**Source material**
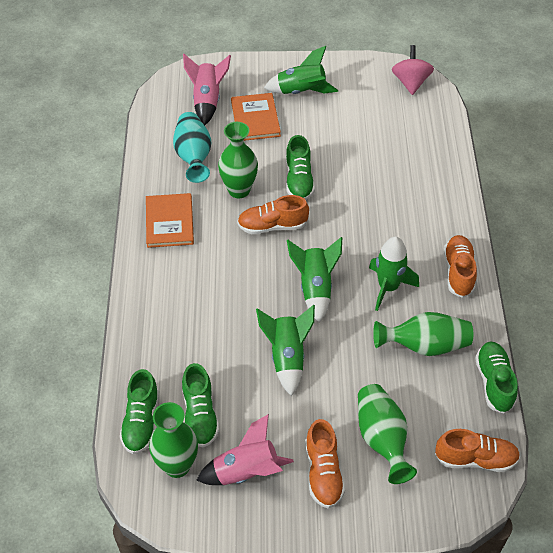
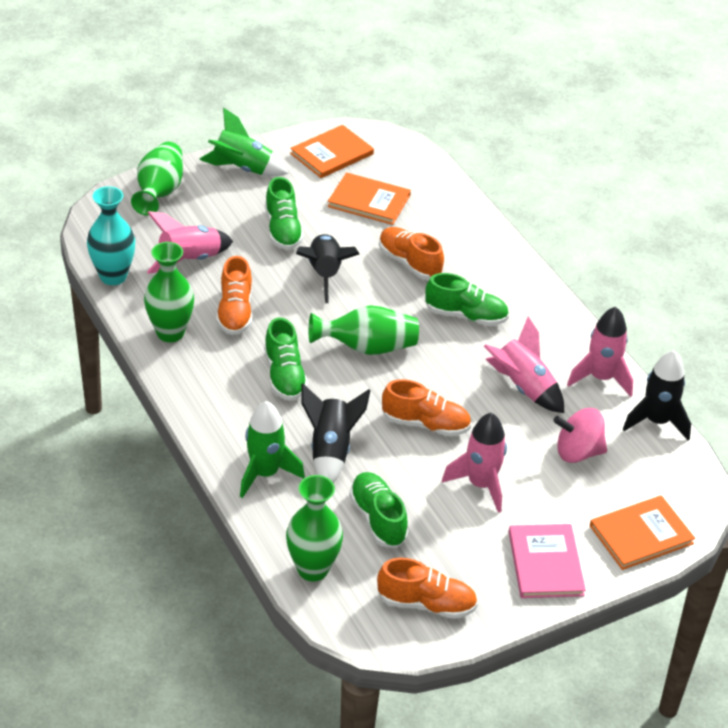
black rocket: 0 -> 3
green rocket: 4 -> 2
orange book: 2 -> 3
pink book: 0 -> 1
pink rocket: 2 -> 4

==

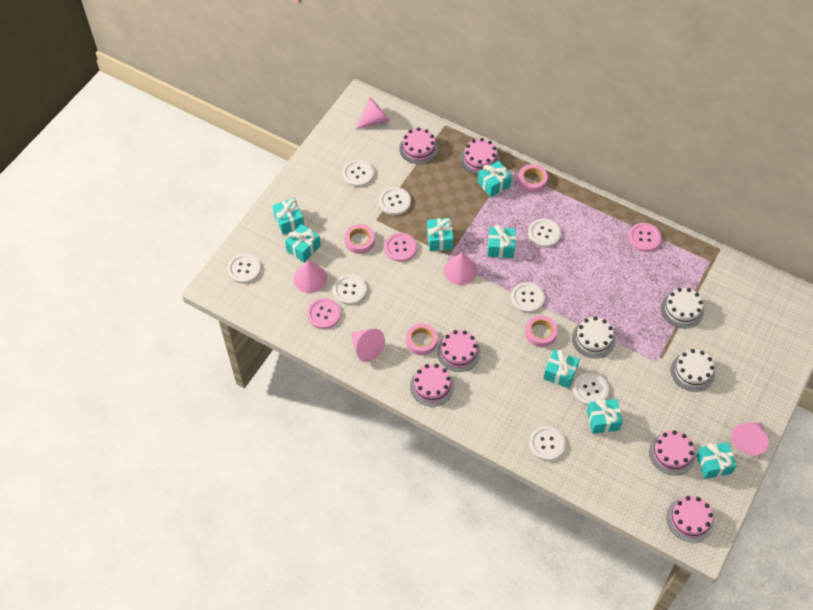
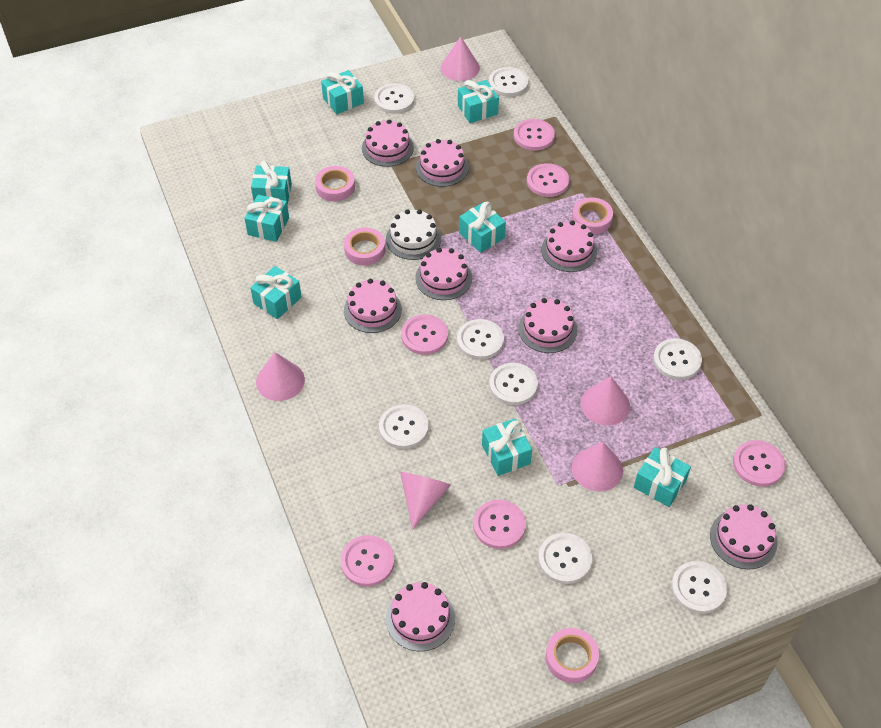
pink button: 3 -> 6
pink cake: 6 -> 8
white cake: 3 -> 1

**What you are asked to do**
Number of lines holding "rocket" in the listing above: work it out and give that number alone.

**Answer below**
3